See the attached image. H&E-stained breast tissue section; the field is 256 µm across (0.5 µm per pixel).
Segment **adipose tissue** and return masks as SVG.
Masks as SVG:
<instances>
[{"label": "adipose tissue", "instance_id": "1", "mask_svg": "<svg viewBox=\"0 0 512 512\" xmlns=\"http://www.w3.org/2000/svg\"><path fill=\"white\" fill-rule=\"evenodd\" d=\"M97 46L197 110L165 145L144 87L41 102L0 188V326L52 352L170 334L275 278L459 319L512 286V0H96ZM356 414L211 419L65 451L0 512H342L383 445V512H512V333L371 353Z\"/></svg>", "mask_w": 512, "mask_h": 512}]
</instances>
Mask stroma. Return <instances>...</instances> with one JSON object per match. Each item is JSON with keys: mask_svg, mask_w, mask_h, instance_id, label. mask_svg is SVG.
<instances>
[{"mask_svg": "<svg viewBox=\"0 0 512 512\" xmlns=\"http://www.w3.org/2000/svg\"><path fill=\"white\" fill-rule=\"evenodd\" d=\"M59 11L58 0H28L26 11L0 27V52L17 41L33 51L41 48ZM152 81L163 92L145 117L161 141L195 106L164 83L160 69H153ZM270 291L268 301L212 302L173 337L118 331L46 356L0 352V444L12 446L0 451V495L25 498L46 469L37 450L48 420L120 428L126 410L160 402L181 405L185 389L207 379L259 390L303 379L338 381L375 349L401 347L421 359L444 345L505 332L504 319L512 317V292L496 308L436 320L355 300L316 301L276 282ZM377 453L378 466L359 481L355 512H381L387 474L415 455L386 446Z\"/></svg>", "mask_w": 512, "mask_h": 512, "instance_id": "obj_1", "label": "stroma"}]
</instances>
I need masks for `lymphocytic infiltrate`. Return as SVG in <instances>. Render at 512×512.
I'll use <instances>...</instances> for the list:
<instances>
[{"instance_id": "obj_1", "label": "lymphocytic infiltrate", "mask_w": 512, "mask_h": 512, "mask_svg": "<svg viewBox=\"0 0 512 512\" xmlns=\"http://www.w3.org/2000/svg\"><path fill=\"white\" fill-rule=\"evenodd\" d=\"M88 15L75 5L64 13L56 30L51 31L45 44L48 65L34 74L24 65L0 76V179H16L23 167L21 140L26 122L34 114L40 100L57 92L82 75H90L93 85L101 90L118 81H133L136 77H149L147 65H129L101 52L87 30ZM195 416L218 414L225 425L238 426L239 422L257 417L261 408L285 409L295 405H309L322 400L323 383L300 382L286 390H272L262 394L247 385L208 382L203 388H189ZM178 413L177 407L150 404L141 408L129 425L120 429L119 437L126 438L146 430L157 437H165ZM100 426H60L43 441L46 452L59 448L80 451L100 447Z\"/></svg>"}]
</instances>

▶ **STATED GOAL**
Reproduce the entries above exactly.

▶ **PROBLEM SOLUTION**
See the attached image. H&E-stained breast tissue section; the field is 256 µm across (0.5 µm per pixel).
Segment **adipose tissue** and return masks as SVG.
Masks as SVG:
<instances>
[{"label": "adipose tissue", "instance_id": "1", "mask_svg": "<svg viewBox=\"0 0 512 512\" xmlns=\"http://www.w3.org/2000/svg\"><path fill=\"white\" fill-rule=\"evenodd\" d=\"M97 46L197 110L165 145L144 87L41 102L0 188V326L52 352L170 334L275 278L459 319L512 286V0H96ZM356 414L211 419L65 451L0 512H342L383 445V512H512V333L371 353Z\"/></svg>", "mask_w": 512, "mask_h": 512}]
</instances>
Mask stroma. Return <instances>...</instances> with one JSON object per match. Each item is JSON with keys: mask_svg, mask_w, mask_h, instance_id, label. mask_svg is SVG.
<instances>
[{"mask_svg": "<svg viewBox=\"0 0 512 512\" xmlns=\"http://www.w3.org/2000/svg\"><path fill=\"white\" fill-rule=\"evenodd\" d=\"M59 11L58 0H28L26 11L0 27V52L17 41L33 51L41 48ZM152 81L163 92L145 117L161 141L195 106L164 83L160 69H153ZM270 291L268 301L212 302L173 337L118 331L46 356L0 352V444L12 446L0 451V495L25 498L46 469L37 450L48 420L120 428L126 410L160 402L181 405L185 389L207 379L259 390L303 379L338 381L375 349L401 347L421 359L444 345L505 332L504 319L512 317V292L496 308L436 320L355 300L316 301L276 282ZM377 453L378 466L359 481L355 512H381L387 474L415 455L386 446Z\"/></svg>", "mask_w": 512, "mask_h": 512, "instance_id": "obj_1", "label": "stroma"}]
</instances>
I need masks for `lymphocytic infiltrate`. Return as SVG in <instances>. Render at 512×512.
I'll use <instances>...</instances> for the list:
<instances>
[{"instance_id": "obj_1", "label": "lymphocytic infiltrate", "mask_w": 512, "mask_h": 512, "mask_svg": "<svg viewBox=\"0 0 512 512\" xmlns=\"http://www.w3.org/2000/svg\"><path fill=\"white\" fill-rule=\"evenodd\" d=\"M88 15L75 5L64 13L56 30L51 31L45 44L48 65L34 74L24 65L0 76V179H16L23 167L21 140L26 122L34 114L40 100L57 92L82 75H90L93 85L101 90L118 81H133L136 77H149L147 65H129L101 52L87 30ZM195 416L218 414L225 425L238 426L239 422L257 417L261 408L285 409L295 405H309L322 400L323 383L300 382L286 390H272L262 394L247 385L208 382L203 388H189ZM178 413L177 407L150 404L141 408L129 425L120 429L119 437L126 438L146 430L157 437H165ZM100 426H60L43 441L46 452L59 448L80 451L100 447Z\"/></svg>"}]
</instances>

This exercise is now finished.